Task prompt → Only the lines from the one that includes "J1 pin 1: none -> SIG5" through the last line below belong in the reply, copied exactly and without pictures.
####################
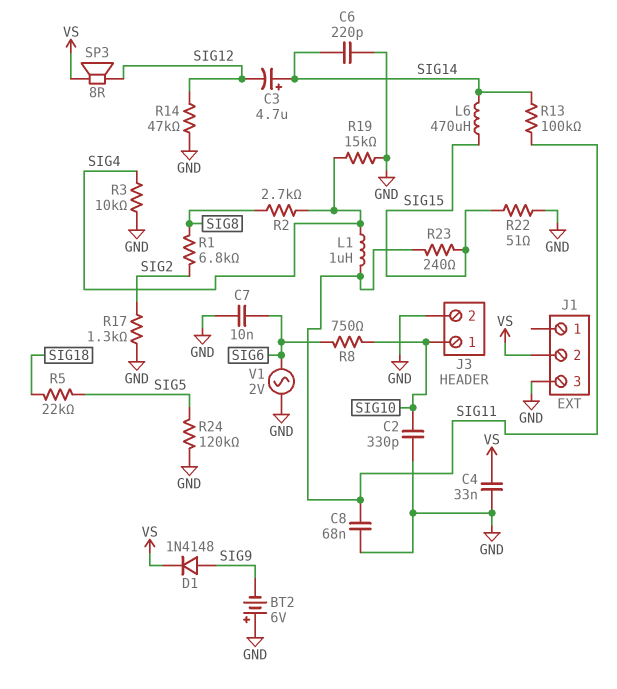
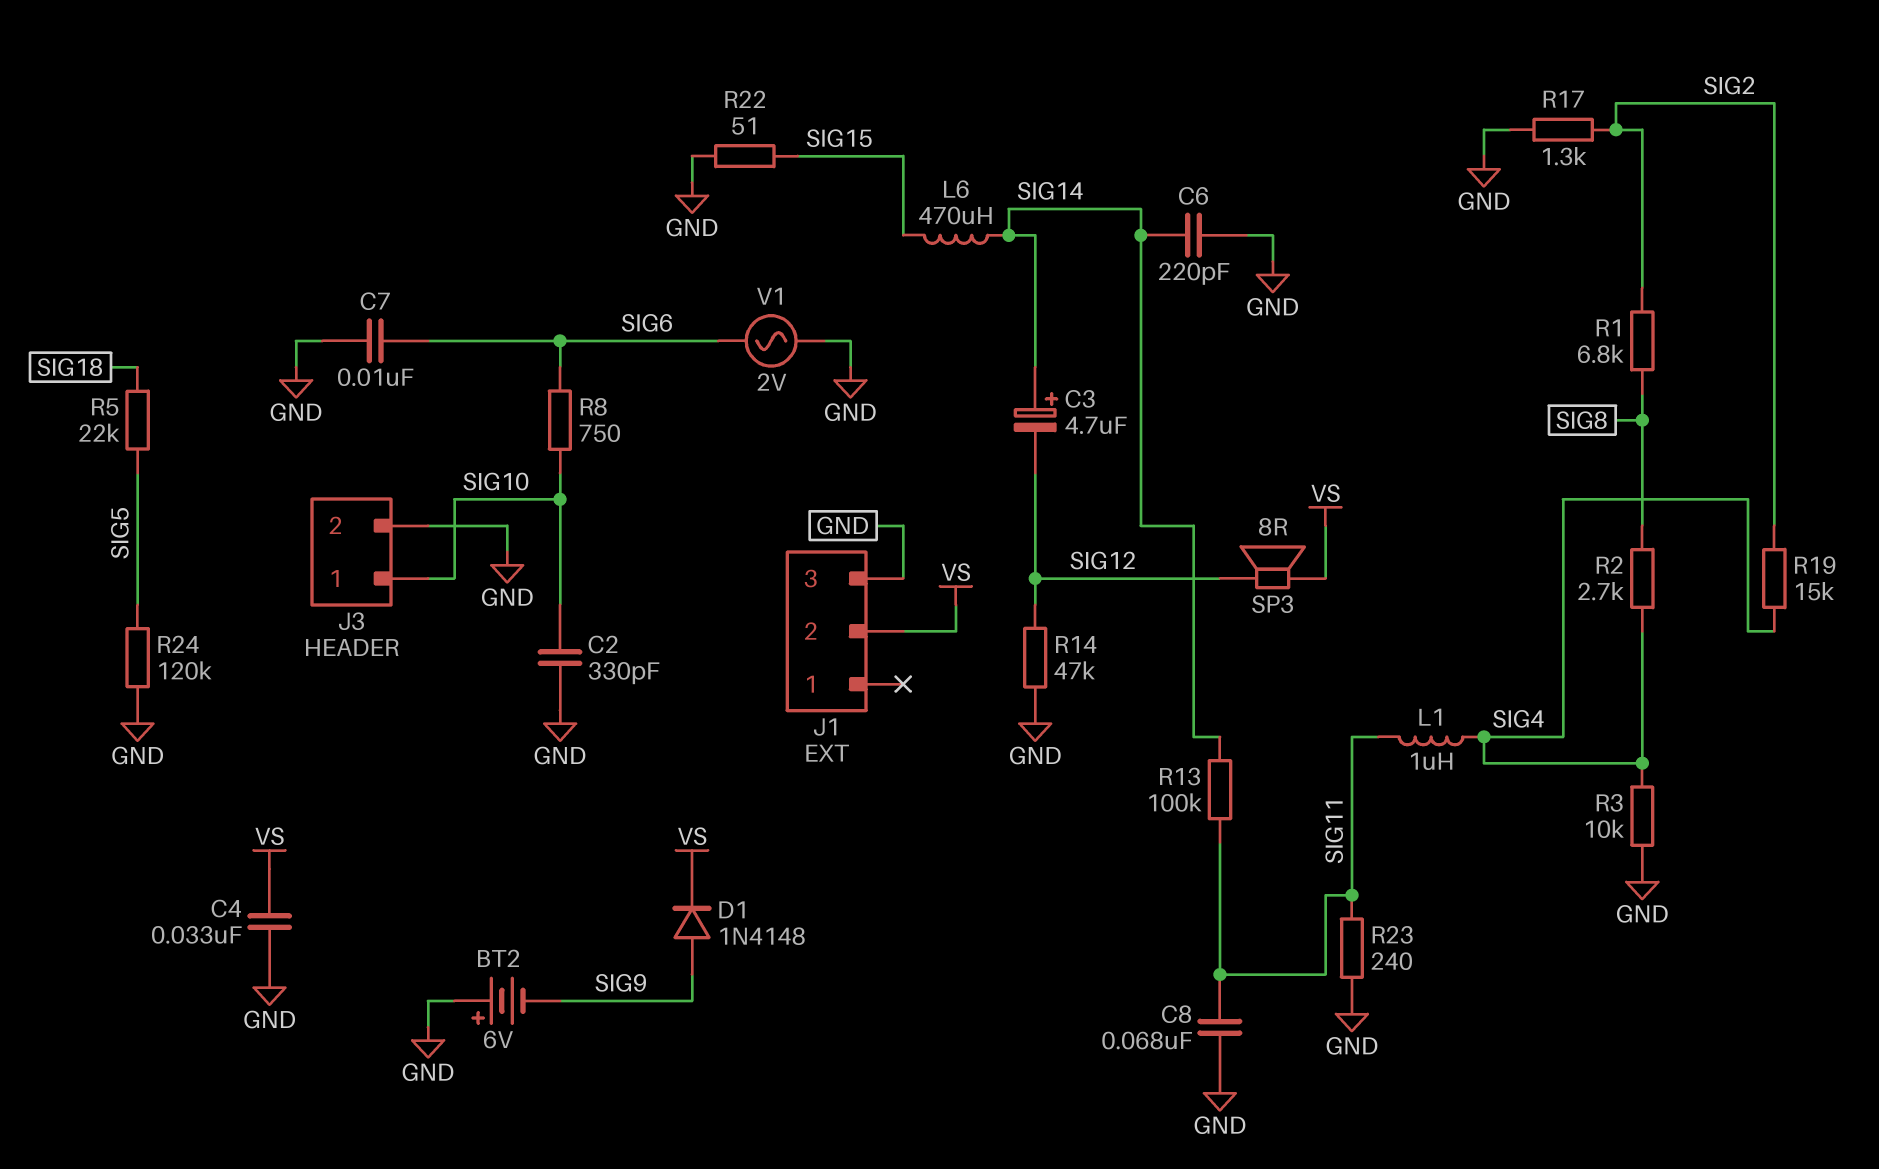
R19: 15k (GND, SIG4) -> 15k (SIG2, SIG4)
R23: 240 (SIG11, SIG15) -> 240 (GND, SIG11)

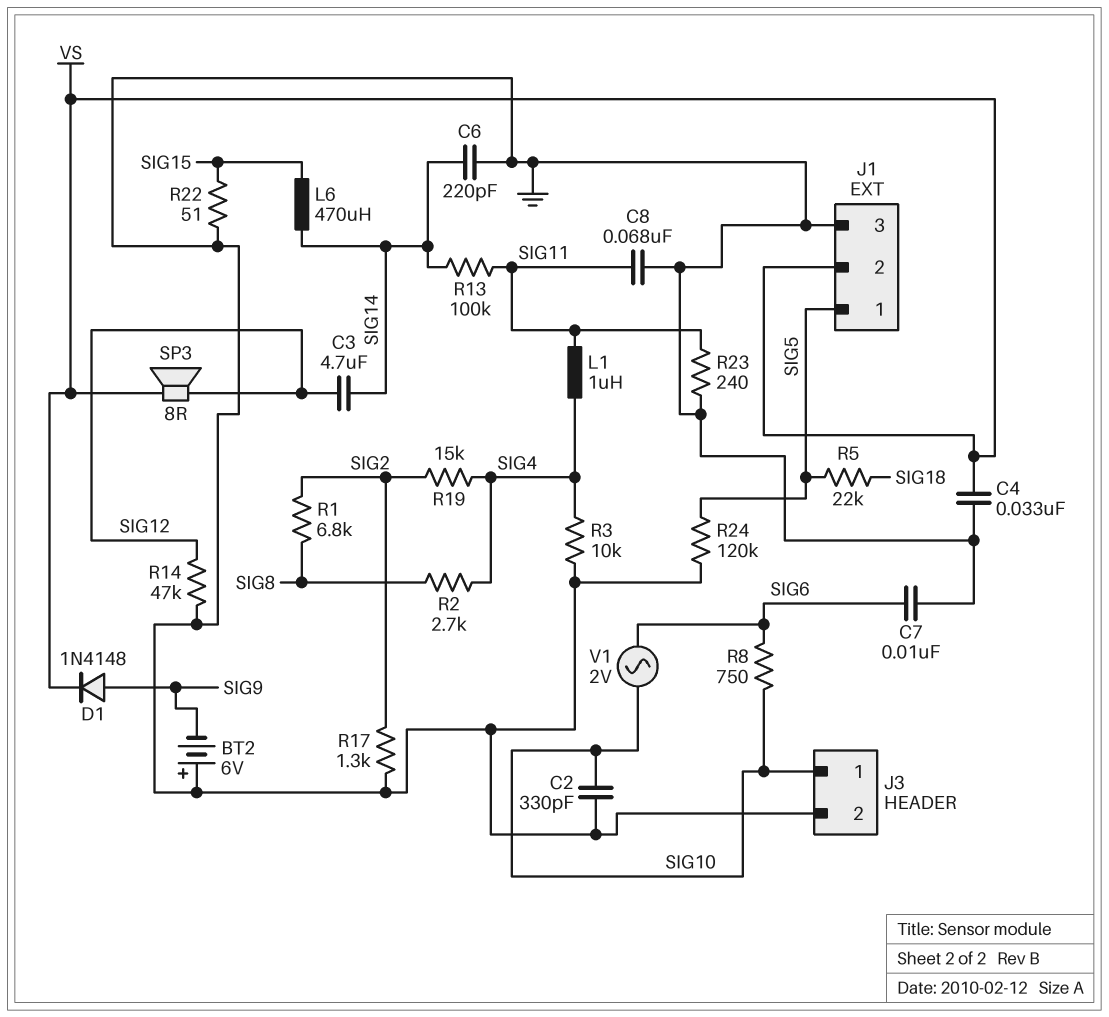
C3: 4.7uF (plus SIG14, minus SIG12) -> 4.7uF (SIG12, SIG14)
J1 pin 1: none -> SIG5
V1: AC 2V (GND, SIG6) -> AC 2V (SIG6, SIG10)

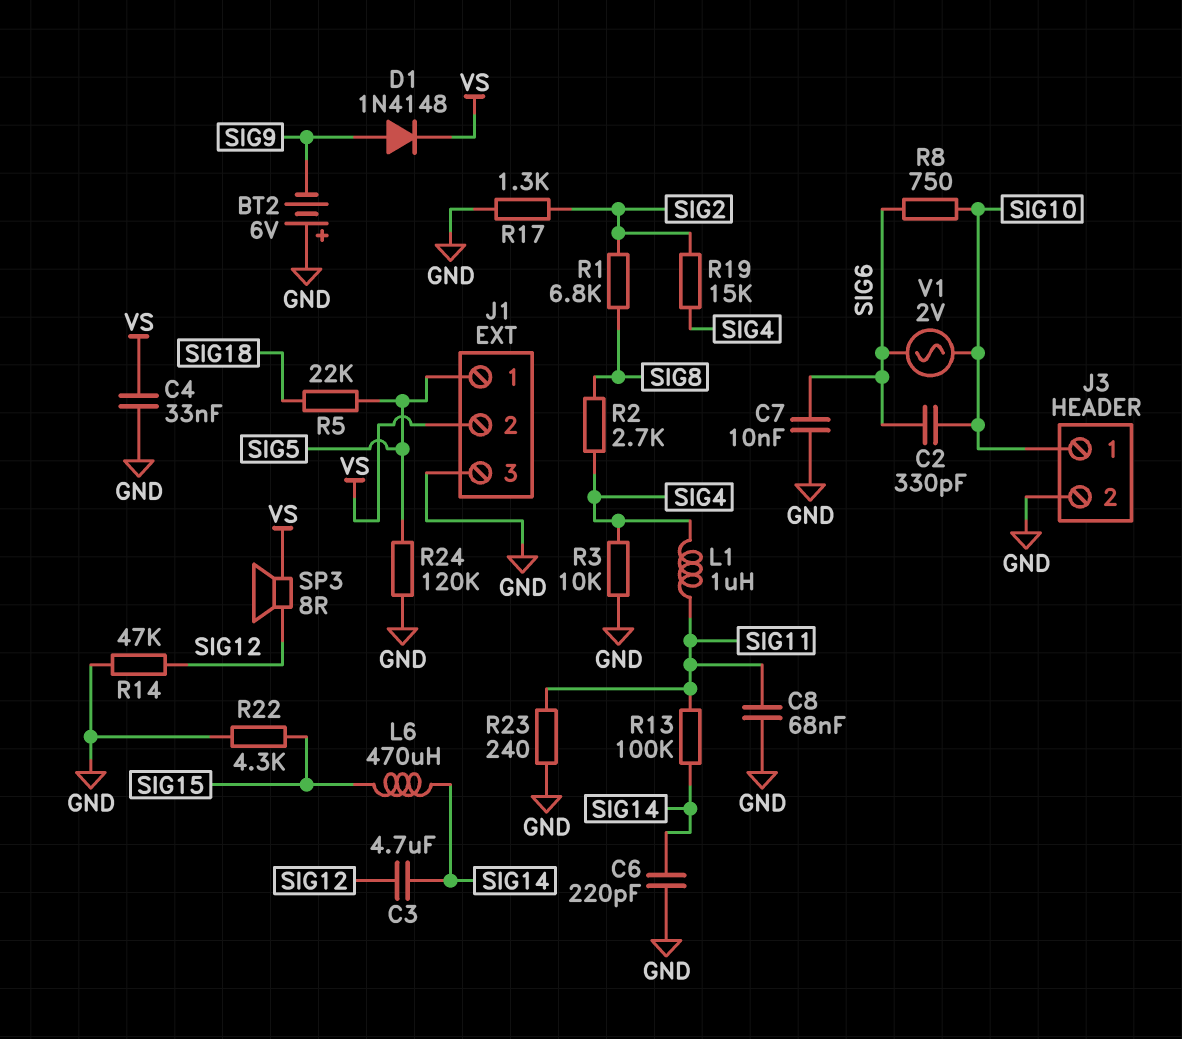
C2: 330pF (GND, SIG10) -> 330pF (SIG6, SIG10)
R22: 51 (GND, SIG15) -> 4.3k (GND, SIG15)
####################
Solution →
J1 pin 1: none -> SIG5
V1: AC 2V (GND, SIG6) -> AC 2V (SIG6, SIG10)

C2: 330pF (GND, SIG10) -> 330pF (SIG6, SIG10)
R22: 51 (GND, SIG15) -> 4.3k (GND, SIG15)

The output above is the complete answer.